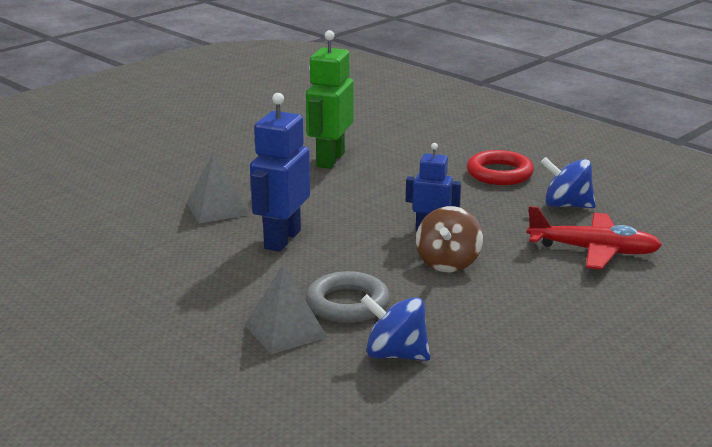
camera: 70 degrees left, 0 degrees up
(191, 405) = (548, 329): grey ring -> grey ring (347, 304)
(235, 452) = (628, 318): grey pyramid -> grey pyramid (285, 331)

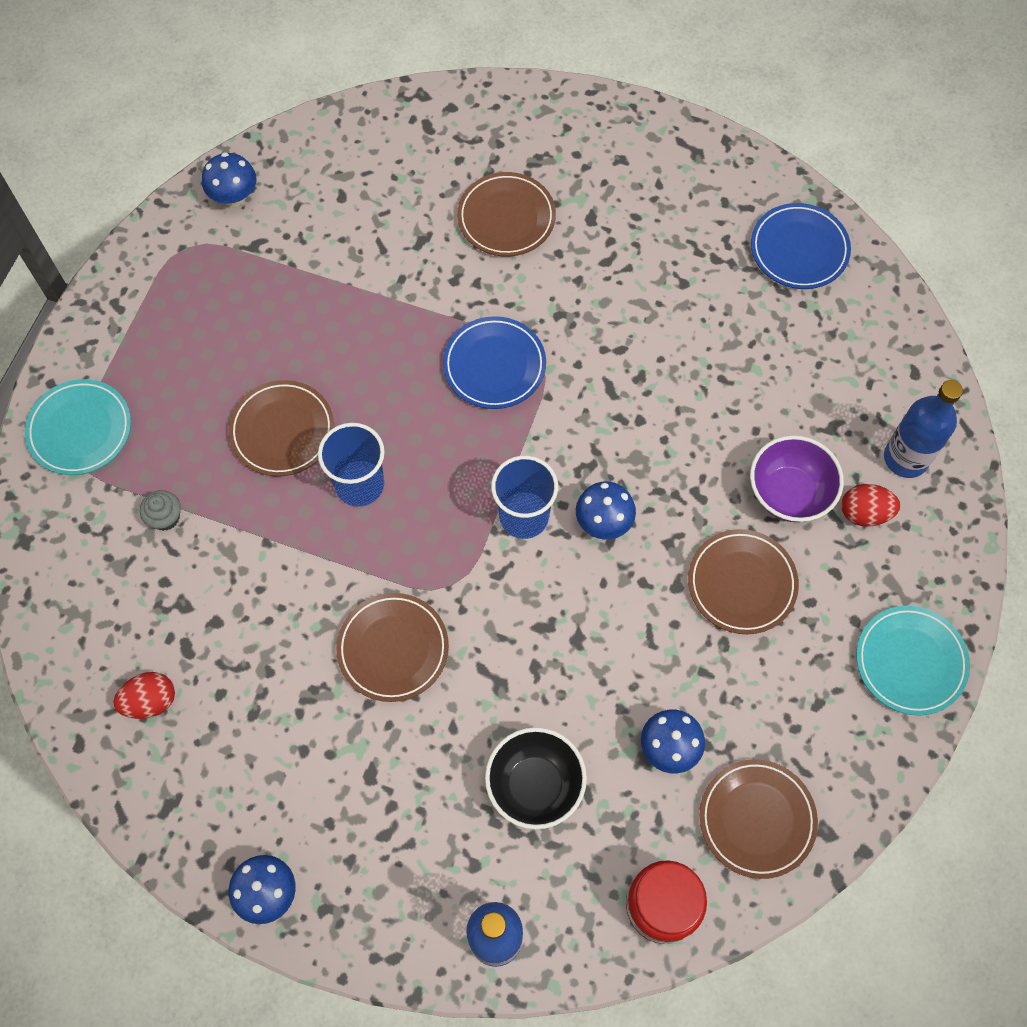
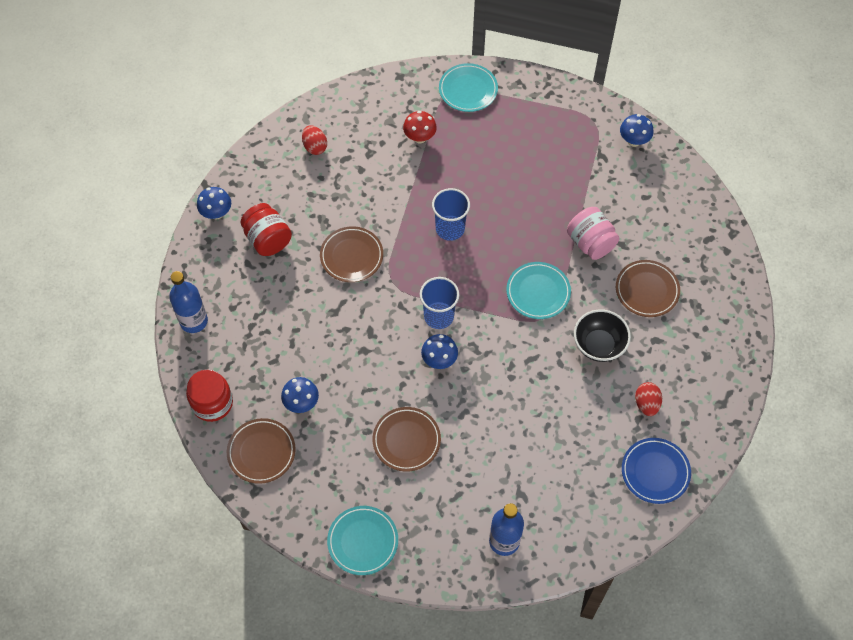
camera: 85 degrees right, 5 degrees down
(165, 517) = (419, 137): grey cupcake -> red mushroom
(282, 431) = (479, 186): brown plate -> none
(339, 796) = (268, 239): none -> red jar
(414, 281) = (590, 243): none -> pink jar
(494, 365) = (538, 292): blue plate -> turquoise plate
(535, 785) = (277, 334): black bowl -> black bowl (599, 345)
(789, 493) = (470, 467): purple bowl -> none
(864, 513) = (461, 514): red egg -> red egg (646, 404)

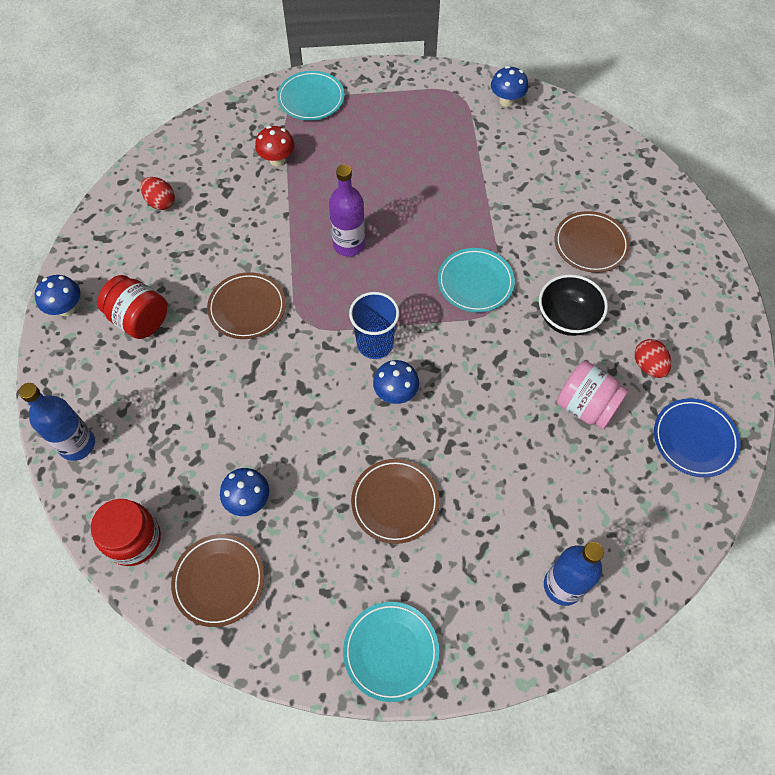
camera: 20 degrees left, 0 degrees up
(450, 229) = (349, 244): blue cup -> purple bottle
(590, 243) = (508, 214): pink jar -> pink jar (586, 406)

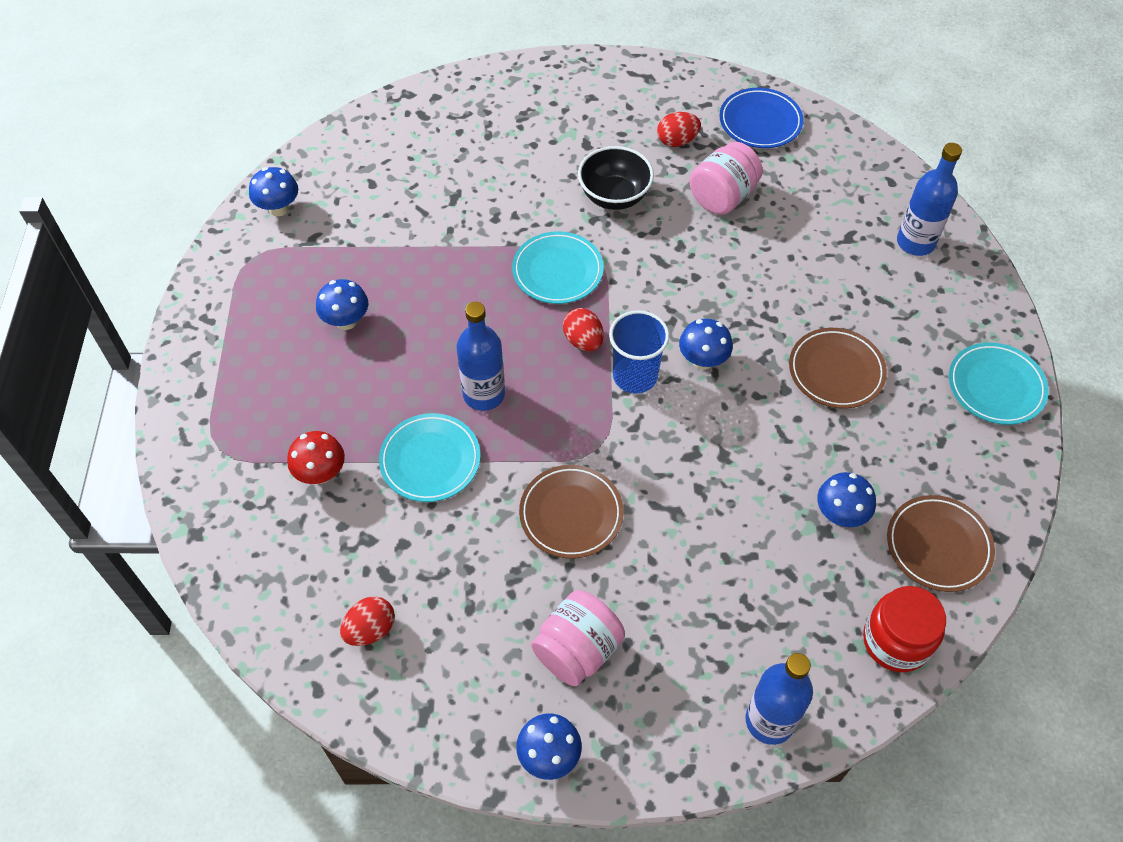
camera: 85 degrees left, 5 degrees down
(139, 319) = (577, 650): red jar -> pink jar
(311, 99) = (213, 427): turquoise plate -> turquoise plate (430, 460)
(349, 244) = (484, 394): purple bottle -> blue bottle
(406, 305) = (583, 341): none -> red egg
(407, 155) = (346, 321): none -> blue mushroom
(590, 244) = (517, 162): brown plate -> none

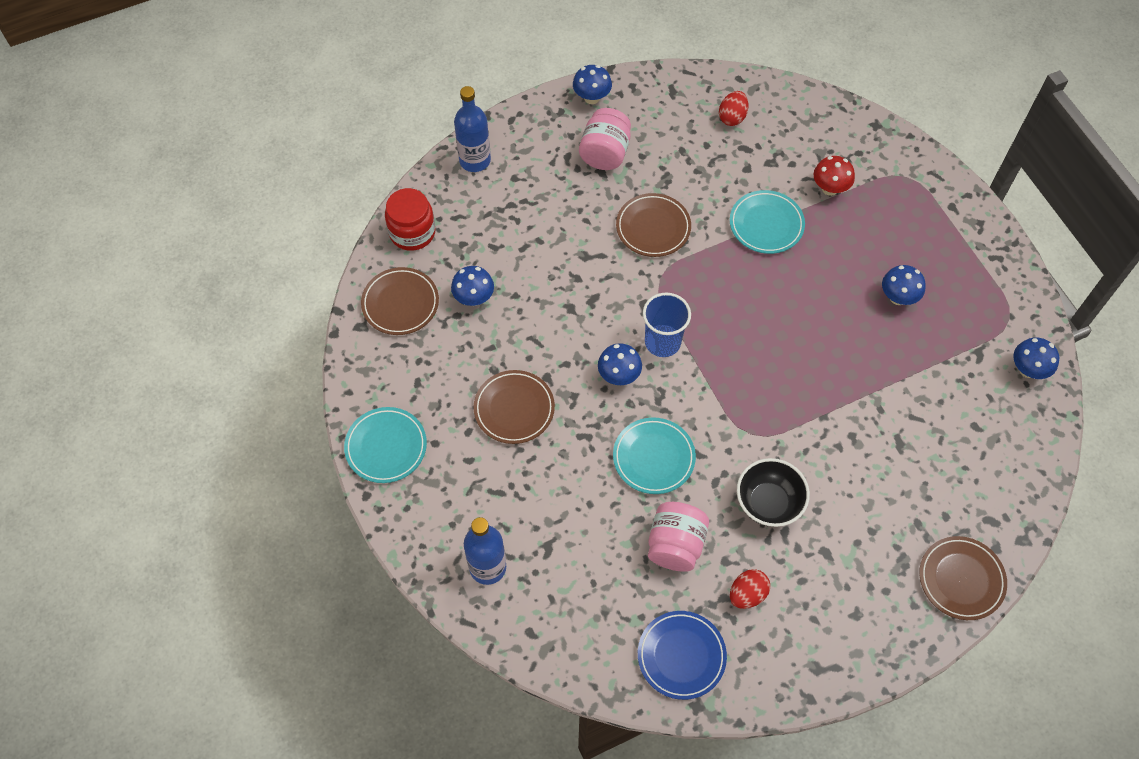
camera: 155 degrees right, 5 degrees up
(483, 88) = (961, 579): none -> brown plate
(484, 394) = (761, 283): blue bottle -> none
(557, 271) = (771, 407): turquoise plate -> turquoise plate (653, 457)
(583, 341) = (716, 354): red egg -> none

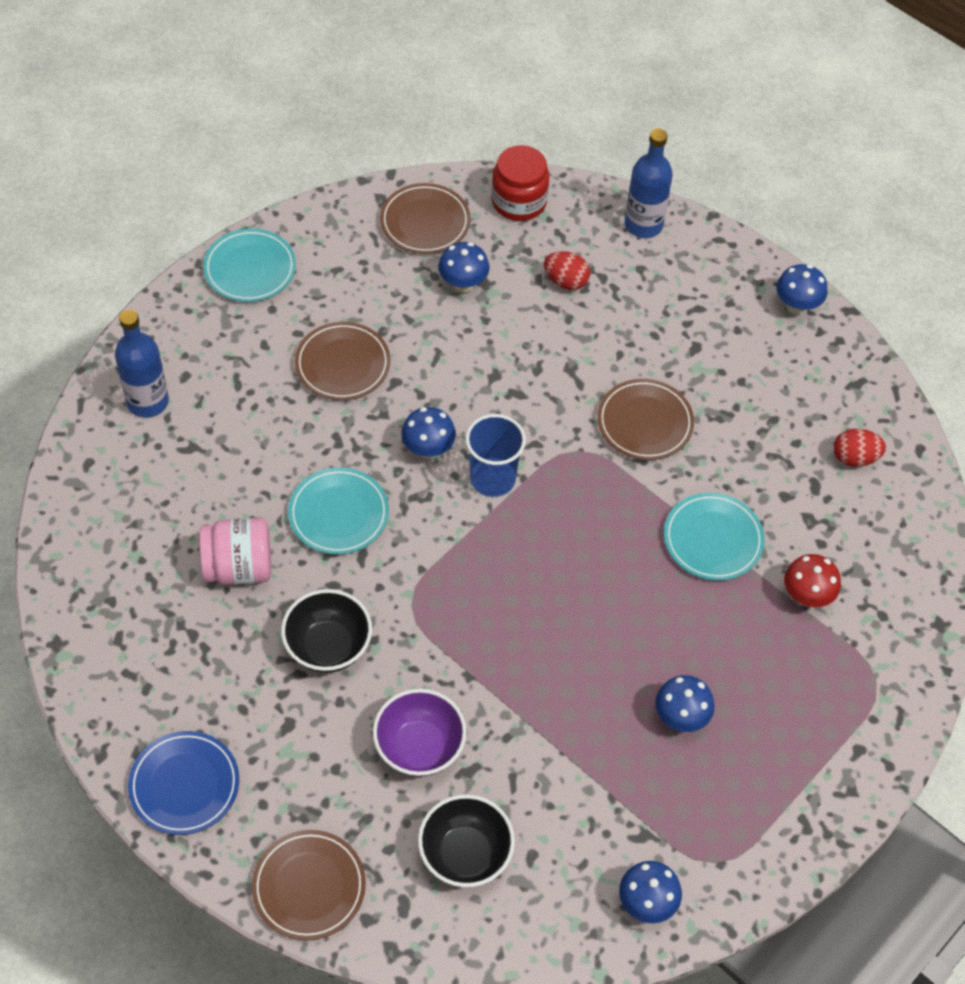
camera: 65 degrees right, 5 degrees down
(605, 153) = (724, 343): pink jar -> none
(681, 656) = (109, 611): blue plate -> blue plate (184, 785)
(747, 594) = (205, 656): red egg -> red egg (565, 281)
(871, 469) = (419, 747): none -> purple bowl
(963, 468) = (465, 854): none -> black bowl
# # #
__TASK TO COMPLETE__: Leave the pictures out and please restate exactly the lines running from the start of the material through the one with "(414, 281) = (590, 243): none -> pink jar".

__ANSWER SPACE__:
camera: 70 degrees left, 0 degrees up
(191, 405) = (548, 329): grey ring -> grey ring (347, 304)
(235, 452) = (628, 318): grey pyramid -> grey pyramid (285, 331)

camera: 85 degrees right, 5 degrees down
(165, 517) = (419, 137): grey cupcake -> red mushroom
(282, 431) = (479, 186): brown plate -> none
(339, 796) = (268, 239): none -> red jar
(414, 281) = (590, 243): none -> pink jar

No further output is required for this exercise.